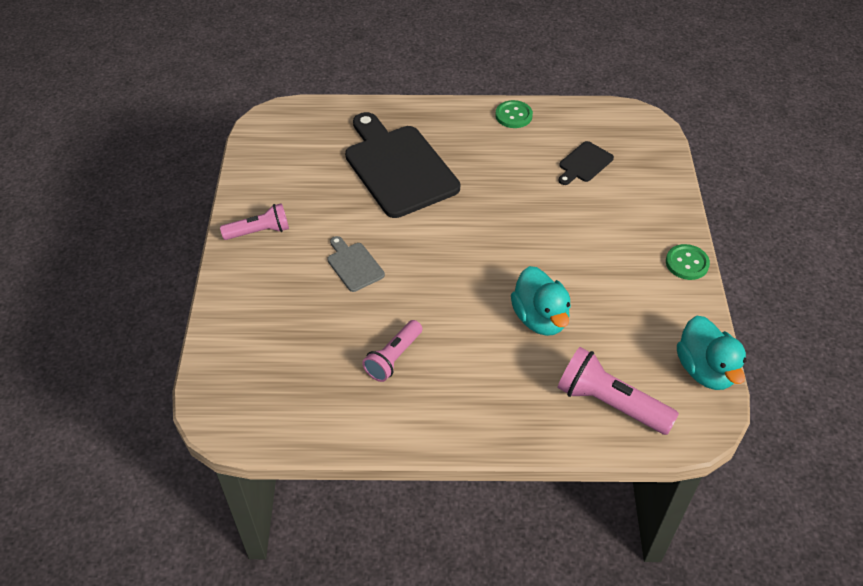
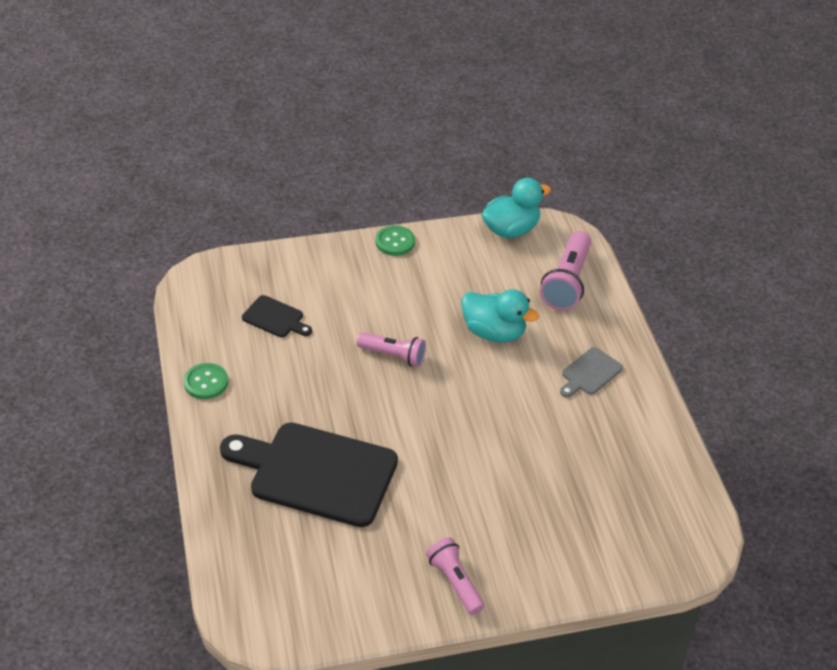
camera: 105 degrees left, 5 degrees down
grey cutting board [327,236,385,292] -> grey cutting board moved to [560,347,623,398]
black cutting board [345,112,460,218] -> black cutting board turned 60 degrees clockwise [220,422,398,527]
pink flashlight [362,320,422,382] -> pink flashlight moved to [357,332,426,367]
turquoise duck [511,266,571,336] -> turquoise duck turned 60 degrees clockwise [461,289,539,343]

^^^^^^^^^^^^^^^^

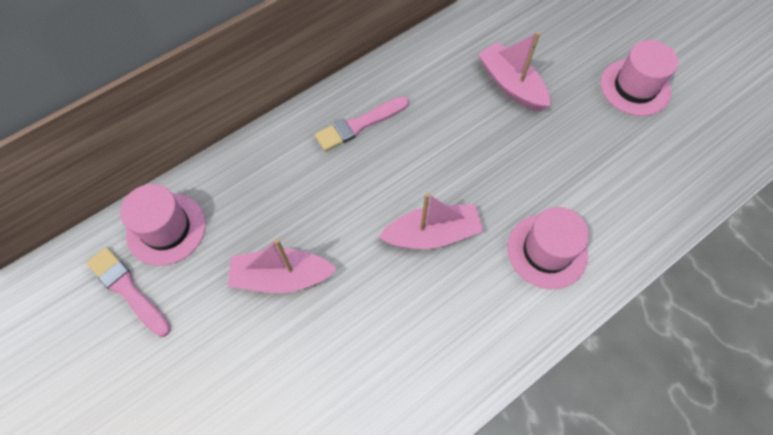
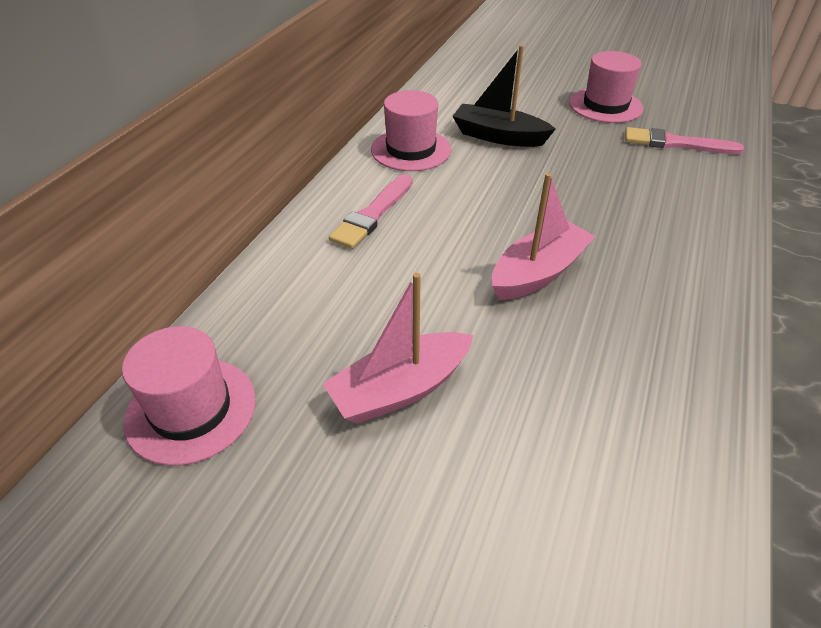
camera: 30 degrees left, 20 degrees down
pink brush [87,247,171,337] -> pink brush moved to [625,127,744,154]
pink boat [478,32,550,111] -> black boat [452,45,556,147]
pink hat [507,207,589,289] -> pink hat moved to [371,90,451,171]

^^^^^^^^^^^^^^^^

Every line above that holds the string "board" should be returned.

grey cutting board [327,236,385,292] -> grey cutting board moved to [560,347,623,398]
black cutting board [345,112,460,218] -> black cutting board turned 60 degrees clockwise [220,422,398,527]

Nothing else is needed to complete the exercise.